§ SHORT EXERCISE: Copy every line of the listing below character for character, keeping the original order.
>>>
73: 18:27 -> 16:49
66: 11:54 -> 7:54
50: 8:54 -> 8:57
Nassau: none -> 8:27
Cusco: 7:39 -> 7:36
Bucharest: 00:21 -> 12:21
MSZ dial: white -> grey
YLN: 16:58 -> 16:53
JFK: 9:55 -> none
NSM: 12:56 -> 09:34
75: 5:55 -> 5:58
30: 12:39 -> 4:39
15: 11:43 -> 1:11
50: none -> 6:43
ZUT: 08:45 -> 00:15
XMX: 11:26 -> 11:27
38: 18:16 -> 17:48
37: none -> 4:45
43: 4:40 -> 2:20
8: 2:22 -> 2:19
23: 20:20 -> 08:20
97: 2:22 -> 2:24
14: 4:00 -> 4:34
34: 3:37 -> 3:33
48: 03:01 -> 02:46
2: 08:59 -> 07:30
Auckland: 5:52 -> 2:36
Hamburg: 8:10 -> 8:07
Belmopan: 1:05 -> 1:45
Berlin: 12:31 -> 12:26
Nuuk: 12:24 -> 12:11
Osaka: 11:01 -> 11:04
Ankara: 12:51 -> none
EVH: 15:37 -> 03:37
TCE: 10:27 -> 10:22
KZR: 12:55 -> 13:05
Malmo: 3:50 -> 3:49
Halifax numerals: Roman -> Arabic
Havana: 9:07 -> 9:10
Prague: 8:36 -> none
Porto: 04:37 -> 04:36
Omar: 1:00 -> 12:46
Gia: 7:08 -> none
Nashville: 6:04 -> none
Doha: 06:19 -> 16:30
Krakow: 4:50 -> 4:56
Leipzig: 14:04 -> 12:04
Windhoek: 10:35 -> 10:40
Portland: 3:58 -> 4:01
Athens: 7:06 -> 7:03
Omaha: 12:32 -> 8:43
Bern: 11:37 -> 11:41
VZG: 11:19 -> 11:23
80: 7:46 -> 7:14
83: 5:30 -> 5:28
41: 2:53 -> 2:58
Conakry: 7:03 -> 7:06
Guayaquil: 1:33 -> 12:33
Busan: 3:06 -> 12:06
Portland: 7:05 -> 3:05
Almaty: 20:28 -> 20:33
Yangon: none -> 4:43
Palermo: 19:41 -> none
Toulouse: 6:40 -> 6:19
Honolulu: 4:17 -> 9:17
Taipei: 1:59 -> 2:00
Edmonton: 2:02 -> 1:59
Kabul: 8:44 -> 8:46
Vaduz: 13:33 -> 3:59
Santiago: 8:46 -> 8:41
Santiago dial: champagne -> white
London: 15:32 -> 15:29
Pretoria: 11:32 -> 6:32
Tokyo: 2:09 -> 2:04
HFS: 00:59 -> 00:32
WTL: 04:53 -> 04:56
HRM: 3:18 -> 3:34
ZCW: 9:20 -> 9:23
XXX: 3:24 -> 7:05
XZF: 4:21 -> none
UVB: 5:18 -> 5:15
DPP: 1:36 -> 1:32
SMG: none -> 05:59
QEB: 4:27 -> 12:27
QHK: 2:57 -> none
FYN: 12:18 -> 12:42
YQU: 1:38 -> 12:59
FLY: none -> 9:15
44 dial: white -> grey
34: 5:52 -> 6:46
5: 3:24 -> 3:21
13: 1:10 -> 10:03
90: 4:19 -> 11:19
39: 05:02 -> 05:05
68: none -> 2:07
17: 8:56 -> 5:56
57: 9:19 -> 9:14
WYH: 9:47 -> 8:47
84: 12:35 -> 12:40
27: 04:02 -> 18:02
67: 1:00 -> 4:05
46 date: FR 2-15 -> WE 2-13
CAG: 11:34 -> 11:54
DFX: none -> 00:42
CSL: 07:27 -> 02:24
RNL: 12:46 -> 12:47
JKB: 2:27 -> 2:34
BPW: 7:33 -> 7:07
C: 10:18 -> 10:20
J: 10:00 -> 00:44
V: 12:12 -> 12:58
<<<
§ SOLUTION TO THIS PROBLEM:
73: 18:27 -> 16:49
66: 11:54 -> 7:54
50: 8:54 -> 8:57
Nassau: none -> 8:27
Cusco: 7:39 -> 7:36
Bucharest: 00:21 -> 12:21
MSZ dial: white -> grey
YLN: 16:58 -> 16:53
JFK: 9:55 -> none
NSM: 12:56 -> 09:34
75: 5:55 -> 5:58
30: 12:39 -> 4:39
15: 11:43 -> 1:11
50: none -> 6:43
ZUT: 08:45 -> 00:15
XMX: 11:26 -> 11:27
38: 18:16 -> 17:48
37: none -> 4:45
43: 4:40 -> 2:20
8: 2:22 -> 2:19
23: 20:20 -> 08:20
97: 2:22 -> 2:24
14: 4:00 -> 4:34
34: 3:37 -> 3:33
48: 03:01 -> 02:46
2: 08:59 -> 07:30
Auckland: 5:52 -> 2:36
Hamburg: 8:10 -> 8:07
Belmopan: 1:05 -> 1:45
Berlin: 12:31 -> 12:26
Nuuk: 12:24 -> 12:11
Osaka: 11:01 -> 11:04
Ankara: 12:51 -> none
EVH: 15:37 -> 03:37
TCE: 10:27 -> 10:22
KZR: 12:55 -> 13:05
Malmo: 3:50 -> 3:49
Halifax numerals: Roman -> Arabic
Havana: 9:07 -> 9:10
Prague: 8:36 -> none
Porto: 04:37 -> 04:36
Omar: 1:00 -> 12:46
Gia: 7:08 -> none
Nashville: 6:04 -> none
Doha: 06:19 -> 16:30
Krakow: 4:50 -> 4:56
Leipzig: 14:04 -> 12:04
Windhoek: 10:35 -> 10:40
Portland: 3:58 -> 4:01
Athens: 7:06 -> 7:03
Omaha: 12:32 -> 8:43
Bern: 11:37 -> 11:41
VZG: 11:19 -> 11:23
80: 7:46 -> 7:14
83: 5:30 -> 5:28
41: 2:53 -> 2:58
Conakry: 7:03 -> 7:06
Guayaquil: 1:33 -> 12:33
Busan: 3:06 -> 12:06
Portland: 7:05 -> 3:05
Almaty: 20:28 -> 20:33
Yangon: none -> 4:43
Palermo: 19:41 -> none
Toulouse: 6:40 -> 6:19
Honolulu: 4:17 -> 9:17
Taipei: 1:59 -> 2:00
Edmonton: 2:02 -> 1:59
Kabul: 8:44 -> 8:46
Vaduz: 13:33 -> 3:59
Santiago: 8:46 -> 8:41
Santiago dial: champagne -> white
London: 15:32 -> 15:29
Pretoria: 11:32 -> 6:32
Tokyo: 2:09 -> 2:04
HFS: 00:59 -> 00:32
WTL: 04:53 -> 04:56
HRM: 3:18 -> 3:34
ZCW: 9:20 -> 9:23
XXX: 3:24 -> 7:05
XZF: 4:21 -> none
UVB: 5:18 -> 5:15
DPP: 1:36 -> 1:32
SMG: none -> 05:59
QEB: 4:27 -> 12:27
QHK: 2:57 -> none
FYN: 12:18 -> 12:42
YQU: 1:38 -> 12:59
FLY: none -> 9:15
44 dial: white -> grey
34: 5:52 -> 6:46
5: 3:24 -> 3:21
13: 1:10 -> 10:03
90: 4:19 -> 11:19
39: 05:02 -> 05:05
68: none -> 2:07
17: 8:56 -> 5:56
57: 9:19 -> 9:14
WYH: 9:47 -> 8:47
84: 12:35 -> 12:40
27: 04:02 -> 18:02
67: 1:00 -> 4:05
46 date: FR 2-15 -> WE 2-13
CAG: 11:34 -> 11:54
DFX: none -> 00:42
CSL: 07:27 -> 02:24
RNL: 12:46 -> 12:47
JKB: 2:27 -> 2:34
BPW: 7:33 -> 7:07
C: 10:18 -> 10:20
J: 10:00 -> 00:44
V: 12:12 -> 12:58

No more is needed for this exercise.